* YOUR GOAL
Transcribe, without any change, the line that includes "R4: 16k (+3V3, U1/P1.6) -> 16k (+3V3, NET3)" and all the lines that come after it in the material below.

* DATA TO PROCESS
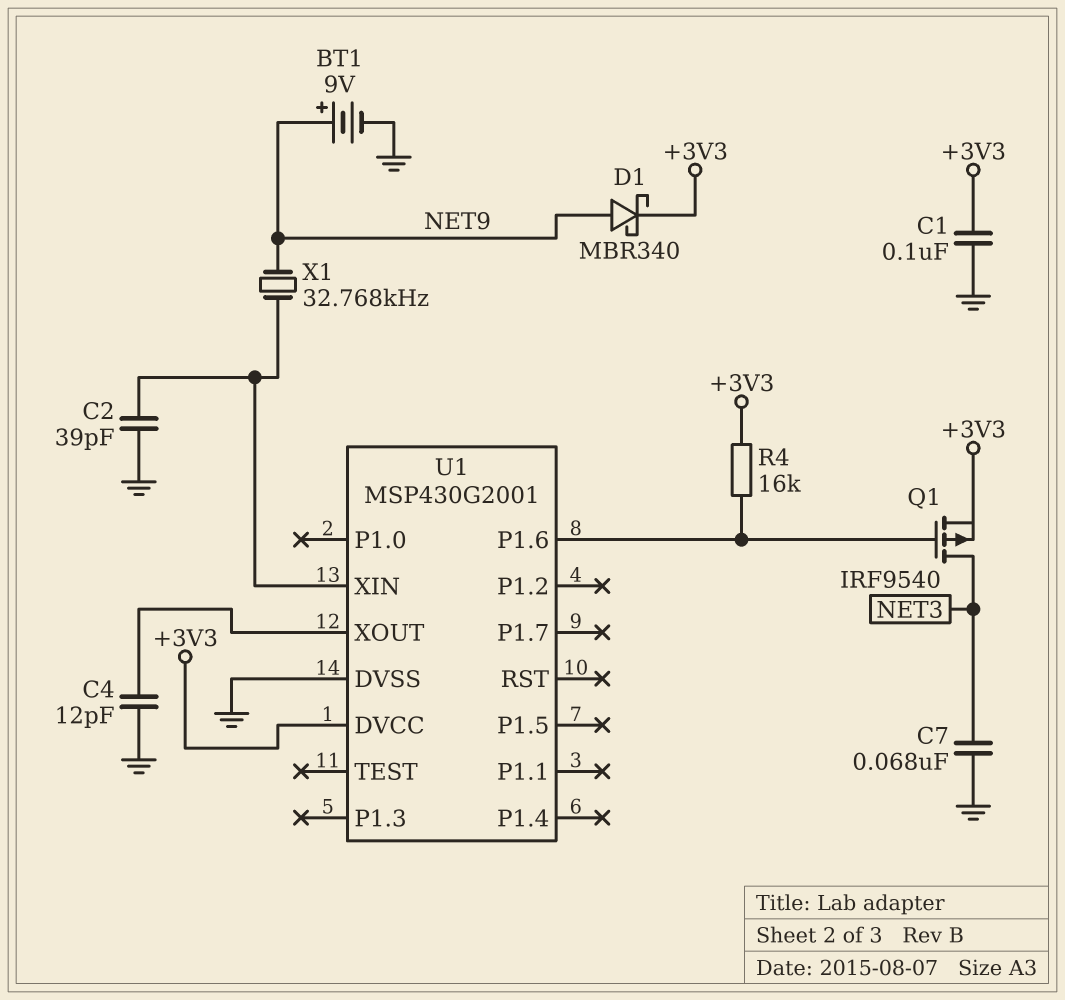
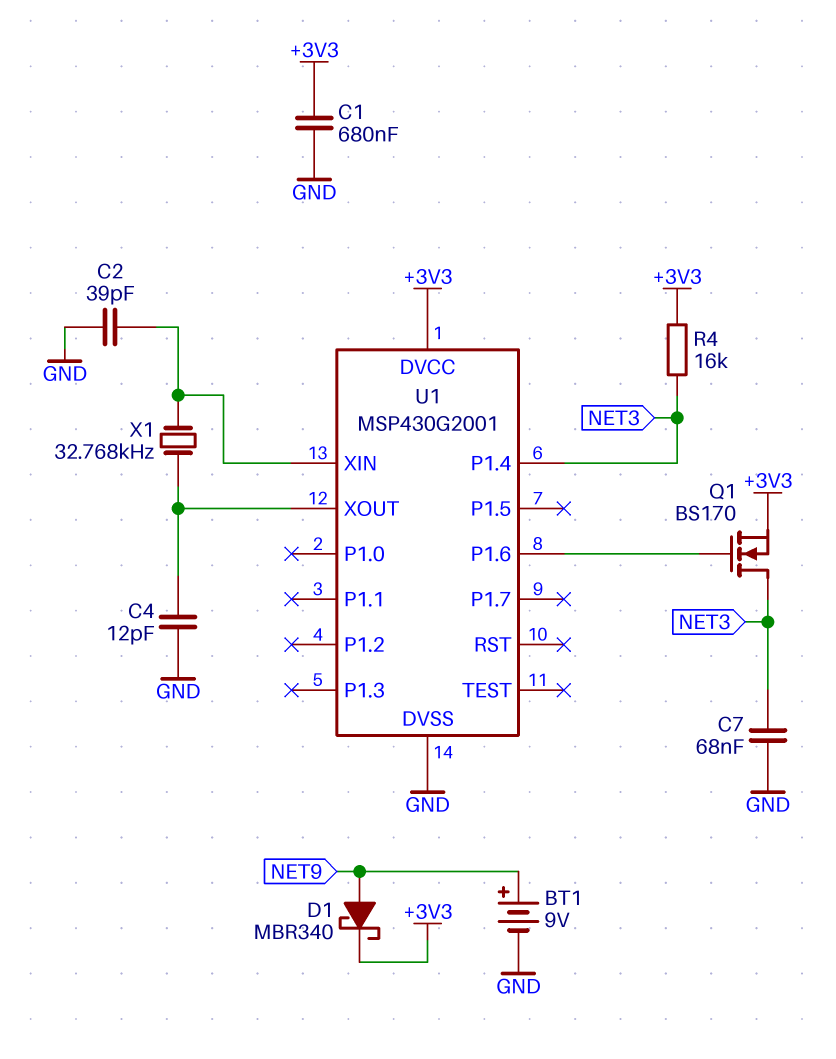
C1: 100nF (+3V3, GND) -> 680nF (+3V3, GND)
Q1: PMOS IRF9540 (G U1/P1.6, D NET3, S +3V3) -> NMOS BS170 (G U1/P1.6, D NET3, S +3V3)
R4: 16k (+3V3, U1/P1.6) -> 16k (+3V3, NET3)
U1 pin P1.4: none -> NET3
X1: 32.768kHz (NET9, U1/XIN) -> 32.768kHz (U1/XIN, U1/XOUT)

* RESPONSE TO THE TASK
R4: 16k (+3V3, U1/P1.6) -> 16k (+3V3, NET3)
U1 pin P1.4: none -> NET3
X1: 32.768kHz (NET9, U1/XIN) -> 32.768kHz (U1/XIN, U1/XOUT)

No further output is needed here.